**Records for processing**:

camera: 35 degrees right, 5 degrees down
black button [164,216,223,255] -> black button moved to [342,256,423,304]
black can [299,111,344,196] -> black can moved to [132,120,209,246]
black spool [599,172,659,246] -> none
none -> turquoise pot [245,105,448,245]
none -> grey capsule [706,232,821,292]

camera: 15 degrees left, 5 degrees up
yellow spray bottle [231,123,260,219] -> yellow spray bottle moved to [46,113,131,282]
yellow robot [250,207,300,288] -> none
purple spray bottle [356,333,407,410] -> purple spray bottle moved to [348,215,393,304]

...

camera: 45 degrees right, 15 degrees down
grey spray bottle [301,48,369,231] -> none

**Task statement**: Take from the listing above each line that contains the string "right".

**Solution to the exercise**:
camera: 35 degrees right, 5 degrees down
camera: 45 degrees right, 15 degrees down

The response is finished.